(Colored object listings)
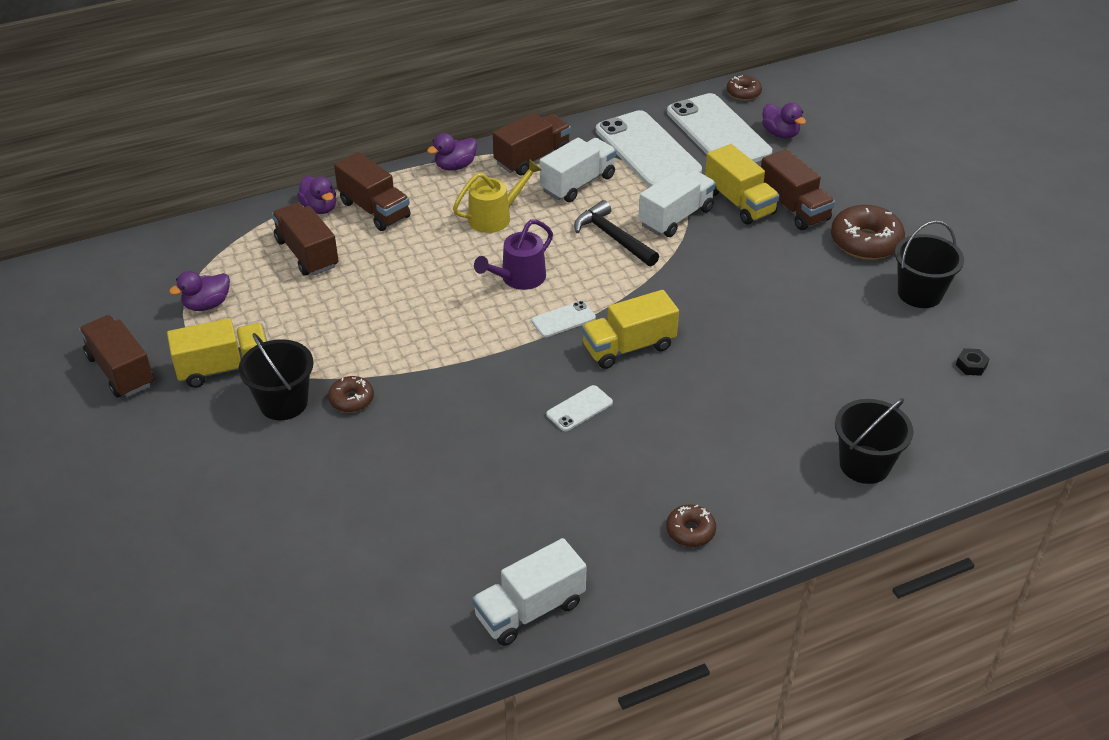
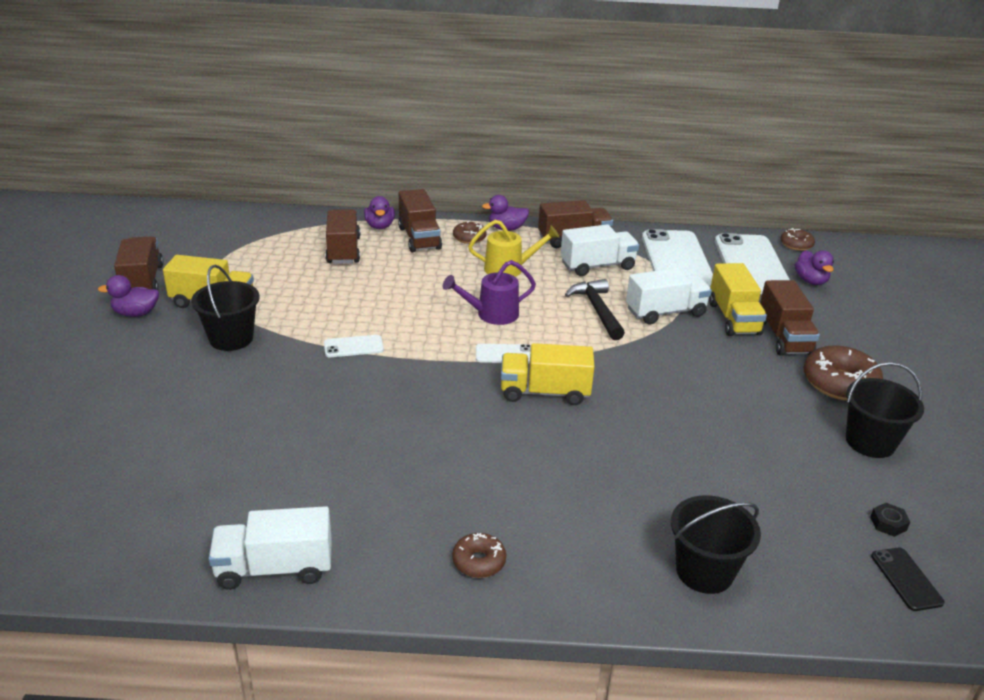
camera: 25 degrees right, 10 degrees down
(207, 305) = (242, 260): purple duck -> purple duck (136, 313)
(351, 399) = (283, 353): brown donut -> brown donut (469, 238)
(579, 408) = (461, 423): white phone -> white phone (353, 346)
(1007, 409) = (906, 579): none -> black phone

__Try it__
Copy, character for character, the lines from the line that holds "(579, 408) = (461, 423): white" through the final line of the records above.

__Task solution__
(579, 408) = (461, 423): white phone -> white phone (353, 346)
(1007, 409) = (906, 579): none -> black phone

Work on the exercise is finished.